## WHAT THE TASK REQUIRES
Please count how many lines in the items below contain the string "kern", treating uppercase and lowercase letters as different. Reply with the number alone.

━━━ INPUT RECORDS ━━━

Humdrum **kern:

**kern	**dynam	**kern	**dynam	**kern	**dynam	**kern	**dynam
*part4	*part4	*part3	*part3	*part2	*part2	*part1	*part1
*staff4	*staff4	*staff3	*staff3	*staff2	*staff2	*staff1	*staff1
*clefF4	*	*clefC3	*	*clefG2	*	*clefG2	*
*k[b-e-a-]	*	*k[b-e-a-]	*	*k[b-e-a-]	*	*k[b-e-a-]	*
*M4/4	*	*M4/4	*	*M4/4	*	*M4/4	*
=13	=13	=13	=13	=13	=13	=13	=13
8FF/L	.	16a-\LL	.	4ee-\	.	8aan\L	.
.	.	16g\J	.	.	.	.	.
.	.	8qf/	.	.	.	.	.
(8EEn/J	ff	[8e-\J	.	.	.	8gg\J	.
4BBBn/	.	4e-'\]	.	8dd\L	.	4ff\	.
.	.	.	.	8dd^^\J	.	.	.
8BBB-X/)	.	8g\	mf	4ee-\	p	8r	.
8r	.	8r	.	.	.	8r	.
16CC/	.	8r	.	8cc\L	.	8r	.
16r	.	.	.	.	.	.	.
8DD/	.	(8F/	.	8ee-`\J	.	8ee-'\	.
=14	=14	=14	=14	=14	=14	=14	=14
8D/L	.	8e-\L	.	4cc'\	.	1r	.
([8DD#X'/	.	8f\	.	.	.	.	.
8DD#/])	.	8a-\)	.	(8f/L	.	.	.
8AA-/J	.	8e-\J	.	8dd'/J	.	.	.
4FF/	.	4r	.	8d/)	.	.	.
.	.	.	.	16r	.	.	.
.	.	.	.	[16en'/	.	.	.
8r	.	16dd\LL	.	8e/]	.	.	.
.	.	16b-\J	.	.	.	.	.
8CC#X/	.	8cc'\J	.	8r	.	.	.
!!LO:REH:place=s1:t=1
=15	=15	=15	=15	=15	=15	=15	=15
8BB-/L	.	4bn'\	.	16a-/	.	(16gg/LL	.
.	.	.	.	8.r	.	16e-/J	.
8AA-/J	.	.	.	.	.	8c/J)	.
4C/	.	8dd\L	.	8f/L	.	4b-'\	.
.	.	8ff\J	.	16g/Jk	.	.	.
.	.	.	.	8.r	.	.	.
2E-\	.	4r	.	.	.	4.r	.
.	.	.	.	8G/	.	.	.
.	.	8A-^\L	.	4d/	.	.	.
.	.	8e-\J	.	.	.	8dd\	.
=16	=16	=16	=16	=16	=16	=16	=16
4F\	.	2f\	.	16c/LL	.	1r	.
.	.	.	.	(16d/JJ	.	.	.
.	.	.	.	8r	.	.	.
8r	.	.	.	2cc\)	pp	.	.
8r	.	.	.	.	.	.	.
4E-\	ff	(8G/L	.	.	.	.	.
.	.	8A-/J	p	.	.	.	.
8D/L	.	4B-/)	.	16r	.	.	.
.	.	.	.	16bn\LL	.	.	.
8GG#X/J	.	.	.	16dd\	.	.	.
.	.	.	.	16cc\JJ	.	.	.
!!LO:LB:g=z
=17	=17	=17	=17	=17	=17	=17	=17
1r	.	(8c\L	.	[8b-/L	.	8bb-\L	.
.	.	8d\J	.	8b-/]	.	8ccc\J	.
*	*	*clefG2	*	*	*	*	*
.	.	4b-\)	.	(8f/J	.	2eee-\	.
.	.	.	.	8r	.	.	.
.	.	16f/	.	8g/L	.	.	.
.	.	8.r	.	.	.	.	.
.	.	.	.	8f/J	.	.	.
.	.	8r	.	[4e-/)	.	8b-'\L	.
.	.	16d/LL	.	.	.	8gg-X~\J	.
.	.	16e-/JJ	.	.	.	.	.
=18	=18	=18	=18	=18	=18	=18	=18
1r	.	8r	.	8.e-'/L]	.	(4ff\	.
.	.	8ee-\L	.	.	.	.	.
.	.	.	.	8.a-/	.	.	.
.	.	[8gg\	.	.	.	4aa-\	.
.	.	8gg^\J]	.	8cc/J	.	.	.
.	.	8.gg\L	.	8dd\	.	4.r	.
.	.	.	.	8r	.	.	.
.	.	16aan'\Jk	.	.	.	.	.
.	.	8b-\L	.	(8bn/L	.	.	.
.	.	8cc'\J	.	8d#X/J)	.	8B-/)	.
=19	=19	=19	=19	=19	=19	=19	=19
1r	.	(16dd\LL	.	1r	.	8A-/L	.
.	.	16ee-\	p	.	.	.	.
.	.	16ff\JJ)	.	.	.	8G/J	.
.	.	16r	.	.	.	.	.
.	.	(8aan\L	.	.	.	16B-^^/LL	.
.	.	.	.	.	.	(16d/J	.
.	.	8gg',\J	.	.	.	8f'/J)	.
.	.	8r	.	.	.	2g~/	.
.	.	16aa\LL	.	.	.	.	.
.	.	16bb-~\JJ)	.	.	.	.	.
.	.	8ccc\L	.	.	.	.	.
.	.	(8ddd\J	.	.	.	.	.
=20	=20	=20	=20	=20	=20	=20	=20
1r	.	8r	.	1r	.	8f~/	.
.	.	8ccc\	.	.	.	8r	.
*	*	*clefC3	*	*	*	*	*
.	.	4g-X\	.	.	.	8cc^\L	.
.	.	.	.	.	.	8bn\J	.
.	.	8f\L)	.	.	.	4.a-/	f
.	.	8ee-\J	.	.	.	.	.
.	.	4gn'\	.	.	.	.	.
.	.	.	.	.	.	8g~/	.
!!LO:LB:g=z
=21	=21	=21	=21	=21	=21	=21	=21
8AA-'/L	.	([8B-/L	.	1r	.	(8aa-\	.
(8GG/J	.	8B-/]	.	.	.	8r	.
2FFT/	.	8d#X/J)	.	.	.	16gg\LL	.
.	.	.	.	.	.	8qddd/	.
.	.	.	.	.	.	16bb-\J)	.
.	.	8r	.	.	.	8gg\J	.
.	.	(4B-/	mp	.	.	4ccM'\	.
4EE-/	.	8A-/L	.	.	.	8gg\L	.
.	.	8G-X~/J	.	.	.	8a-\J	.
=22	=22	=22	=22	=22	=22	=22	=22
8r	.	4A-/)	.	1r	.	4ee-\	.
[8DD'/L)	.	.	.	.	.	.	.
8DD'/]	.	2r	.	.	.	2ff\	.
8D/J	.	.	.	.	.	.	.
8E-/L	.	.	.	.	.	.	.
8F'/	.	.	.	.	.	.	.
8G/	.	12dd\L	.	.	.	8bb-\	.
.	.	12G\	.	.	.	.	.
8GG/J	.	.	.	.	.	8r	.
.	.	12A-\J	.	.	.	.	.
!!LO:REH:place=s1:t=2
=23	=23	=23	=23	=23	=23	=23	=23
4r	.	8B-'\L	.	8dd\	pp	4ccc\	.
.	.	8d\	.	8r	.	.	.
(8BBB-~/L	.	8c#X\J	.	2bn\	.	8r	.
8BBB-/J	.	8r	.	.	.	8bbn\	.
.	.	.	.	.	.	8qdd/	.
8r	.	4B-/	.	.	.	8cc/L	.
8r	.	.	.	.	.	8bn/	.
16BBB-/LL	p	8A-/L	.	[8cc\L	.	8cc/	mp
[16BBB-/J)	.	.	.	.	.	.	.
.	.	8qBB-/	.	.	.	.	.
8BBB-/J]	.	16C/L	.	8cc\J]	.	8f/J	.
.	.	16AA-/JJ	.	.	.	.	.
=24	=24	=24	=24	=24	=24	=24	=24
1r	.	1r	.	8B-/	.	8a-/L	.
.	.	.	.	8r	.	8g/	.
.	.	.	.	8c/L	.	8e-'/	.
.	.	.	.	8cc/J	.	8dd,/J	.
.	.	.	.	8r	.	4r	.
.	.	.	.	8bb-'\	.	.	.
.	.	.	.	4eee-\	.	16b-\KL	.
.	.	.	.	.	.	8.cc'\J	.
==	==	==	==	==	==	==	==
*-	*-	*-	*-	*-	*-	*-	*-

━━━

## ANSWER TO THE TASK
2